=== Data ===

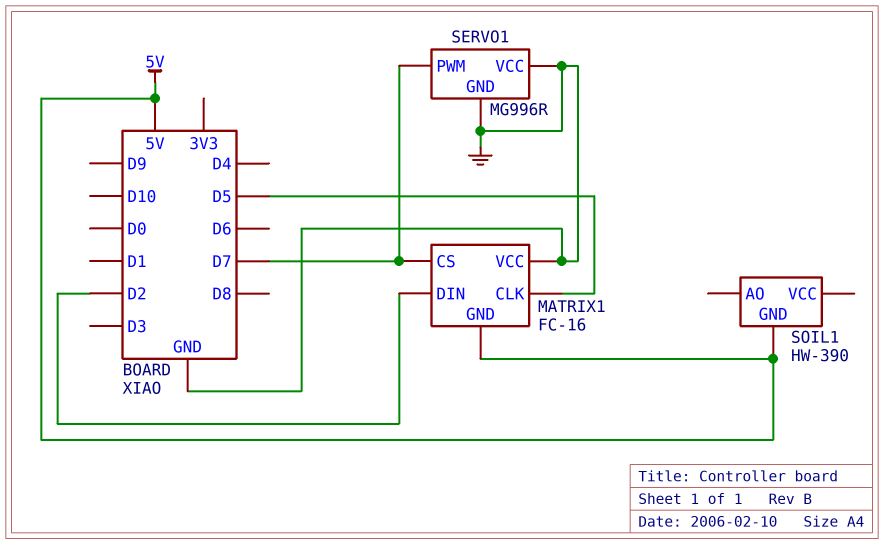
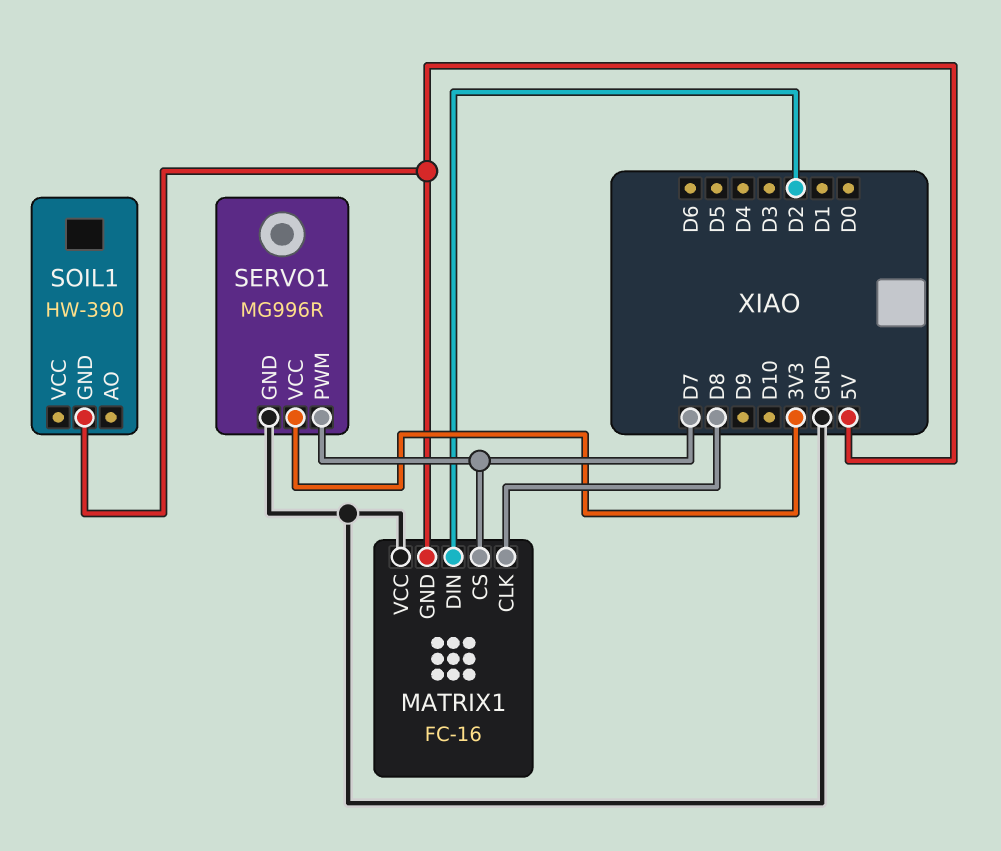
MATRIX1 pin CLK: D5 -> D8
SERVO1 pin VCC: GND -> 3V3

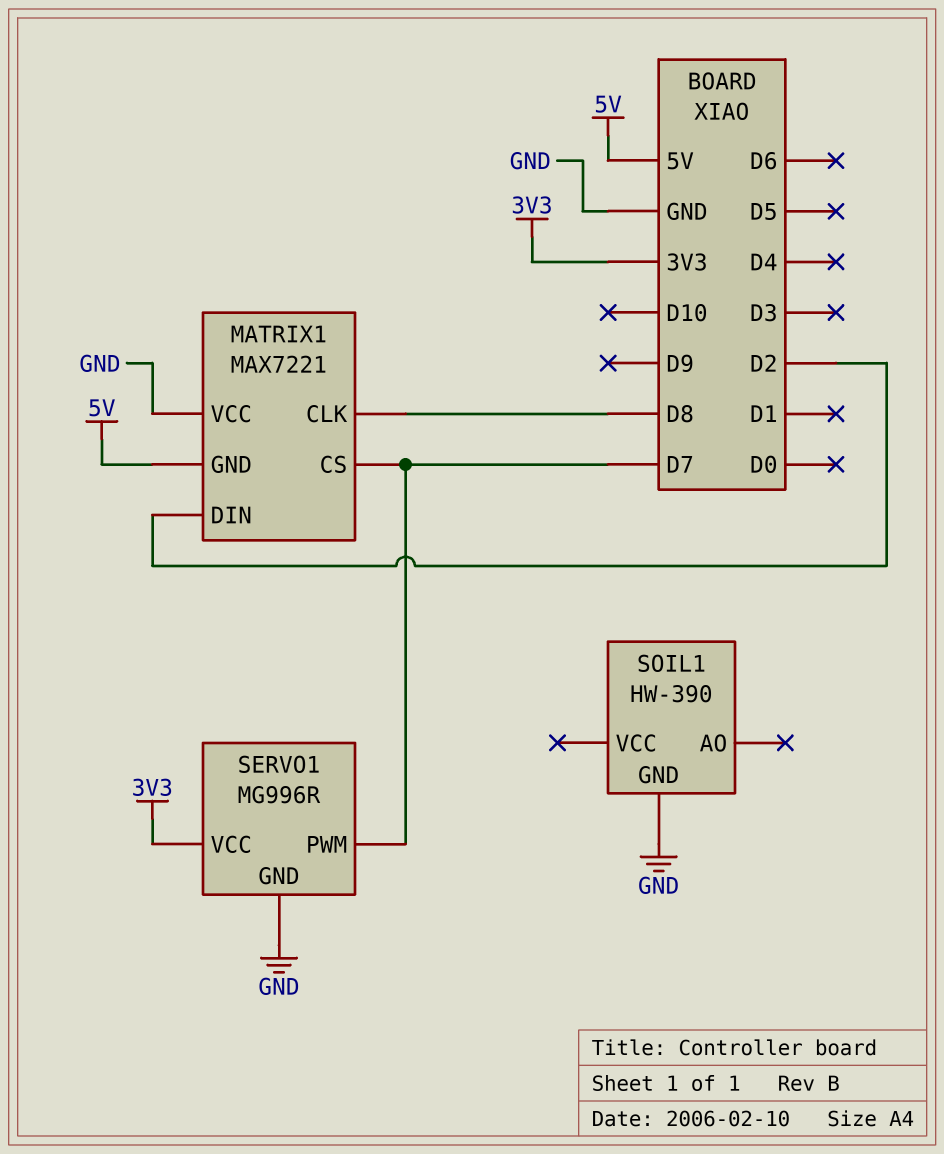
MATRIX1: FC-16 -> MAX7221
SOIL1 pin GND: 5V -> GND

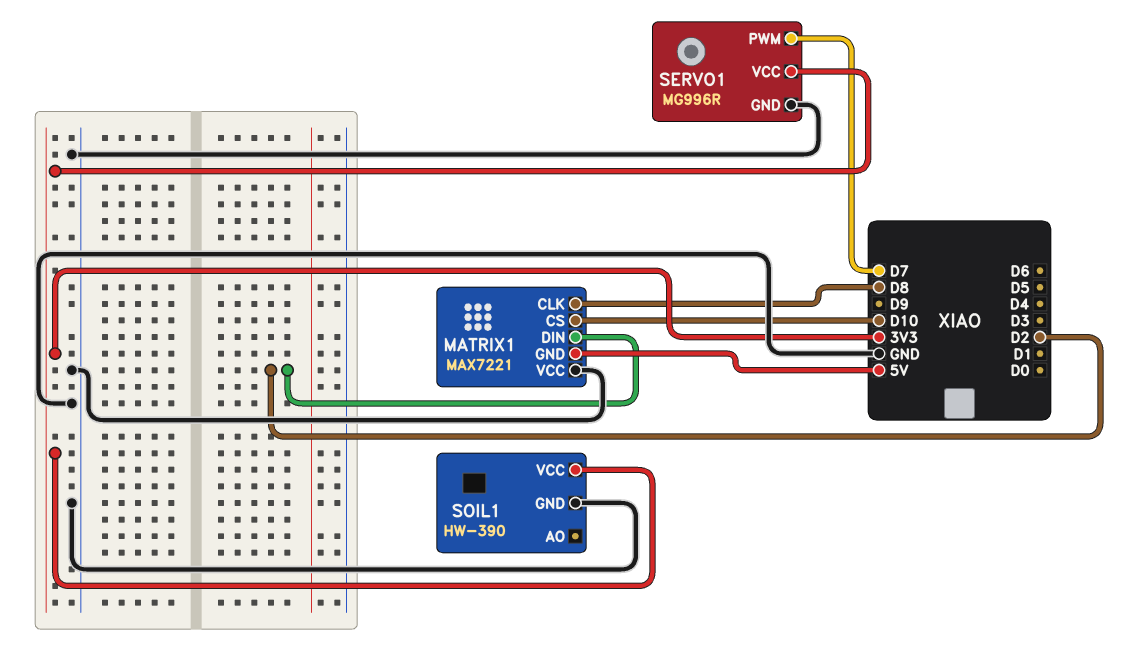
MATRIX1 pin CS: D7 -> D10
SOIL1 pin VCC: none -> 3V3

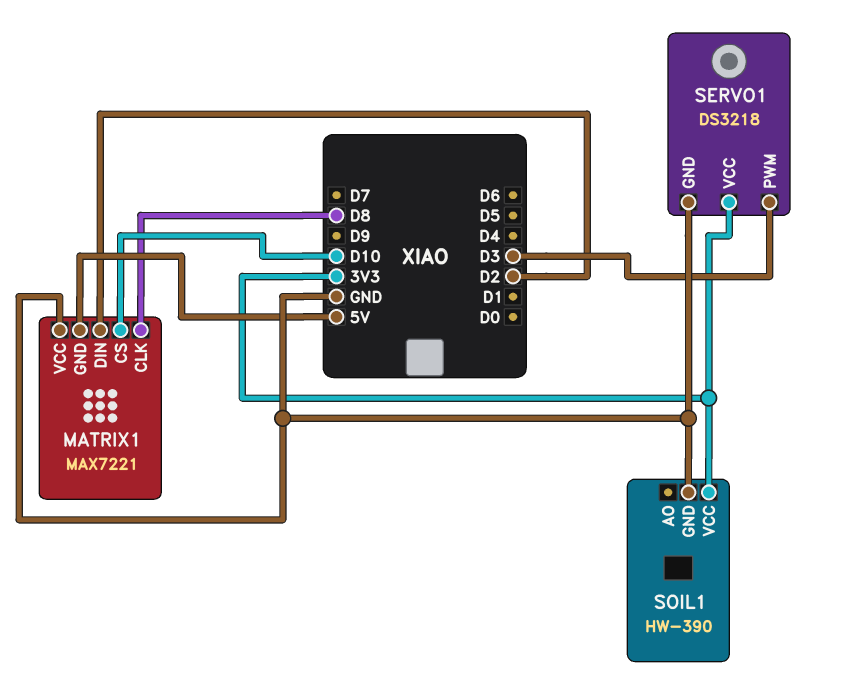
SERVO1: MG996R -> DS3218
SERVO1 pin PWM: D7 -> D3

===

In the copy, include every record exactly and no pictures at all.

> Answer area:
MATRIX1 pin CLK: D5 -> D8
SERVO1 pin VCC: GND -> 3V3

MATRIX1: FC-16 -> MAX7221
SOIL1 pin GND: 5V -> GND

MATRIX1 pin CS: D7 -> D10
SOIL1 pin VCC: none -> 3V3

SERVO1: MG996R -> DS3218
SERVO1 pin PWM: D7 -> D3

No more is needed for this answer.